Lines taken from a collection ::

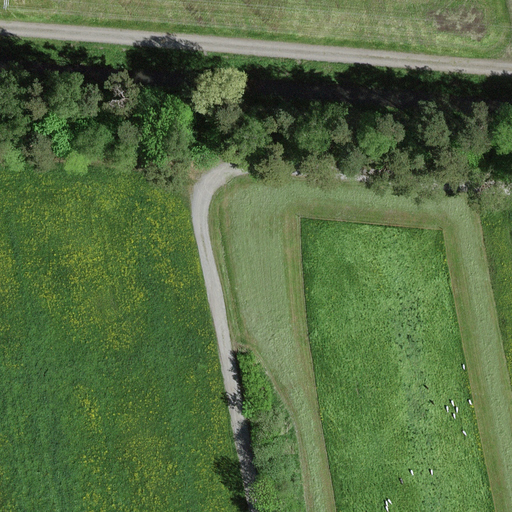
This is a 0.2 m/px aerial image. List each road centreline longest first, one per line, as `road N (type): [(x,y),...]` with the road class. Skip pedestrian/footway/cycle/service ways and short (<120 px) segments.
road 1 (track): [(511,187),(243,163),(216,178),(204,214),(260,511)]
road 2 (track): [(0,26),(511,69)]
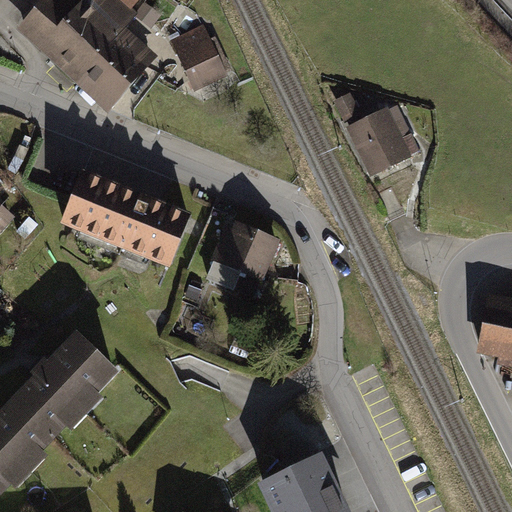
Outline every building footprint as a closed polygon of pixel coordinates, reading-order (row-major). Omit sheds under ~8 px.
[(74,0),(47,0),(20,32),(75,81),(120,29),(145,0),(79,0),(77,3),(74,0)] [(154,58),(120,29),(75,81),(108,110),(154,58)] [(206,32),(173,49),(194,92),(227,75),(206,32)] [(352,96),(334,103),(342,124),(360,117),(352,96)] [(390,113),(353,130),(376,183),(414,166),(390,113)] [(188,209),(81,169),(59,227),(166,267),(188,209)] [(392,193),(378,200),(389,226),(403,220),(392,193)] [(0,204),(0,226),(11,214),(0,204)] [(274,235),(226,220),(207,280),(256,295),(274,235)] [(511,309),(489,305),(480,348),(511,354),(511,309)] [(120,378),(73,333),(46,362),(41,357),(29,370),(33,374),(0,408),(0,434),(32,467),(120,378)] [(0,497),(32,467),(0,434),(0,497)] [(339,511),(318,465),(272,485),(284,511),(339,511)]
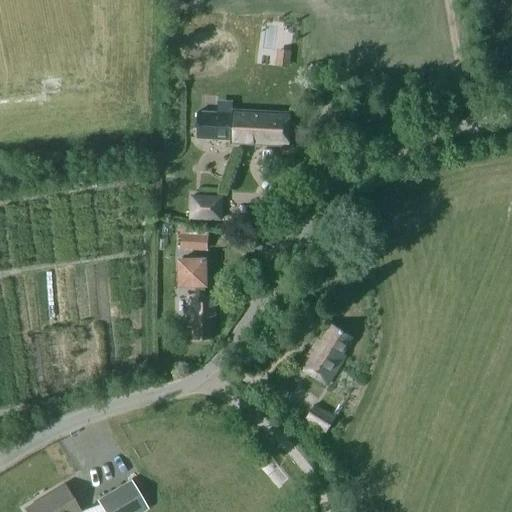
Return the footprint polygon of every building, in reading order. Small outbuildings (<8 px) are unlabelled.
[(232,113),(197,111),(196,138),(231,140),(230,143),(289,146),(290,113),(232,110),(232,113)] [(188,219),(222,221),(223,195),(189,194),(188,219)] [(207,252),(208,237),(181,235),(180,251),(207,252)] [(214,296),(206,296),(206,286),(207,286),(207,260),(181,260),(181,286),(196,286),(196,296),(189,296),(189,317),(192,317),(193,339),(212,339),(212,316),(214,316),(214,296)] [(318,339),(300,368),(327,385),(345,355),(342,353),(352,336),(332,324),(321,341),(318,339)] [(314,405),(306,419),(326,431),(335,418),(314,405)] [(80,511),(78,511),(141,511),(148,508),(131,480),(97,501),(98,504),(80,511)] [(64,485),(24,509),(26,511),(78,511),(80,511),(64,485)]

What is asked :: Pull out every line above word for word, leaving out the pictures.

Solution to this exercise ::
This is a 0.2 m/px aerial image. List each road centreline longest first, one per line, as `road N (type): [(x,y),...]` with the road class. Skip pedestrian/footway/cycle/service ways and short (<120 px) segments.
road 1 (track): [(511,187),(243,163),(216,178),(204,214),(260,511)]
road 2 (track): [(0,26),(511,69)]
Outline every building footprint as a closed polygon of pixel coordinates, reading-order (row-major). Omit sheds under ~8 px.
[(74,0),(47,0),(20,32),(75,81),(120,29),(145,0),(79,0),(77,3),(74,0)] [(154,58),(120,29),(75,81),(108,110),(154,58)] [(206,32),(173,49),(194,92),(227,75),(206,32)] [(352,96),(334,103),(342,124),(360,117),(352,96)] [(390,113),(353,130),(376,183),(414,166),(390,113)] [(188,209),(81,169),(59,227),(166,267),(188,209)] [(392,193),(378,200),(389,226),(403,220),(392,193)] [(0,204),(0,226),(11,214),(0,204)] [(274,235),(226,220),(207,280),(256,295),(274,235)] [(511,309),(489,305),(480,348),(511,354),(511,309)] [(120,378),(73,333),(46,362),(41,357),(29,370),(33,374),(0,408),(0,434),(32,467),(120,378)] [(0,497),(32,467),(0,434),(0,497)] [(339,511),(318,465),(272,485),(284,511),(339,511)]
Return the footprint polygon of every building, in reading order. Small outbuildings (<8 px) are unlabelled.
[(232,113),(197,111),(196,138),(231,140),(230,143),(289,146),(290,113),(232,110),(232,113)] [(188,219),(222,221),(223,195),(189,194),(188,219)] [(207,252),(208,237),(181,235),(180,251),(207,252)] [(214,296),(206,296),(206,286),(207,286),(207,260),(181,260),(181,286),(196,286),(196,296),(189,296),(189,317),(192,317),(193,339),(212,339),(212,316),(214,316),(214,296)] [(318,339),(300,368),(327,385),(345,355),(342,353),(352,336),(332,324),(321,341),(318,339)] [(314,405),(306,419),(326,431),(335,418),(314,405)] [(80,511),(78,511),(141,511),(148,508),(131,480),(97,501),(98,504),(80,511)] [(64,485),(24,509),(26,511),(78,511),(80,511),(64,485)]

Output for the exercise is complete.